◆ Task goal ◆
Every picture is to be removed, and all the data is to be copied exactly.

::: Material for this task

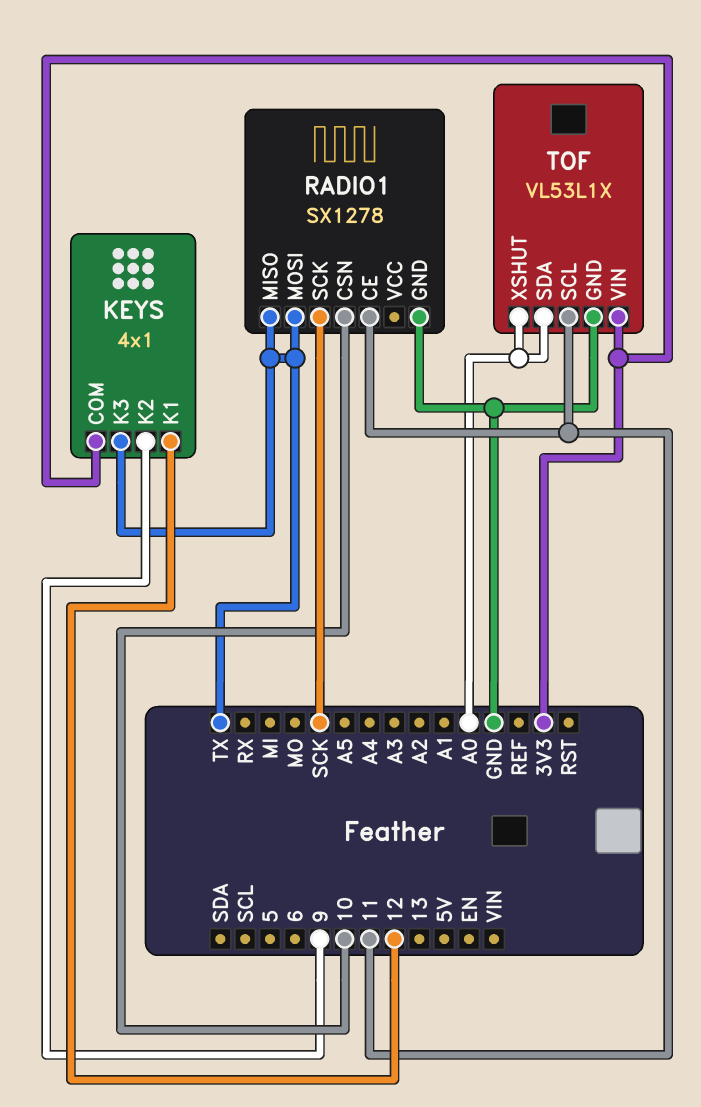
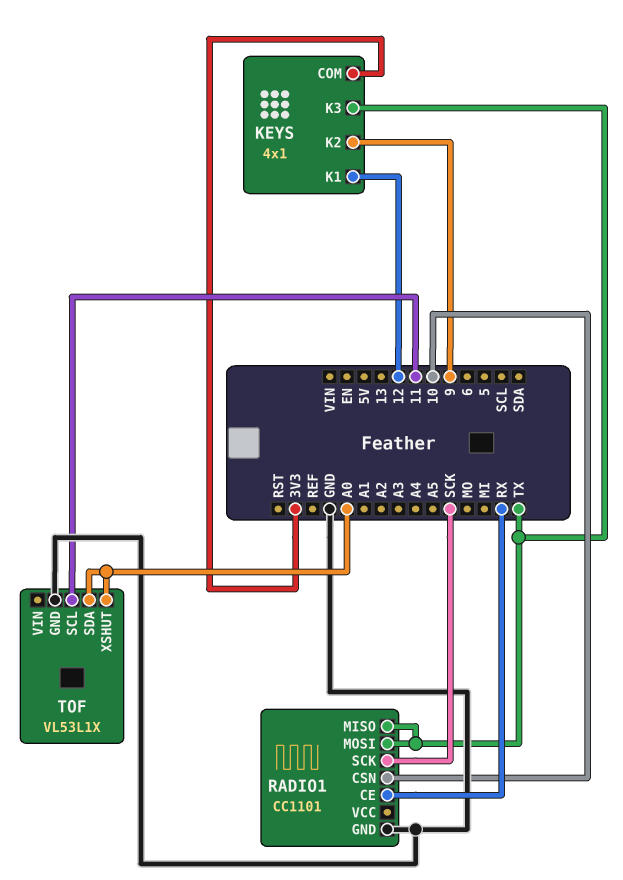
RADIO1: SX1278 -> CC1101
RADIO1 pin CE: 11 -> RX
TOF pin VIN: 3V3 -> none

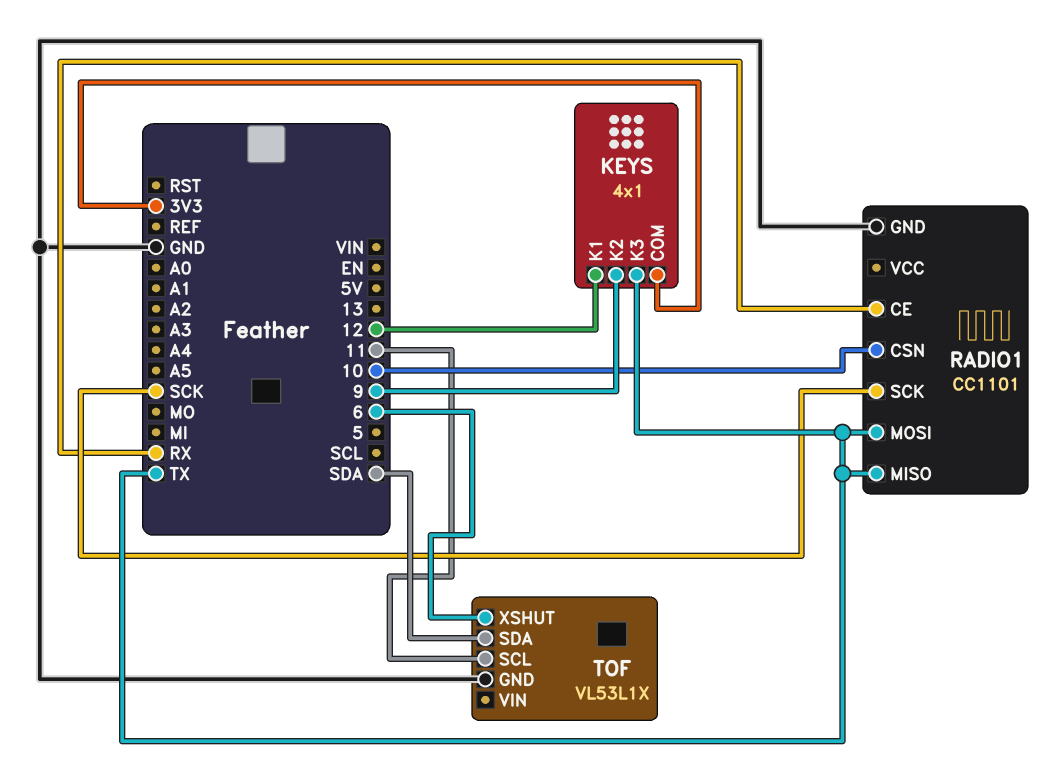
TOF pin SDA: A0 -> SDA
TOF pin XSHUT: A0 -> 6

::::::

◆ Expected output ◆
RADIO1: SX1278 -> CC1101
RADIO1 pin CE: 11 -> RX
TOF pin VIN: 3V3 -> none

TOF pin SDA: A0 -> SDA
TOF pin XSHUT: A0 -> 6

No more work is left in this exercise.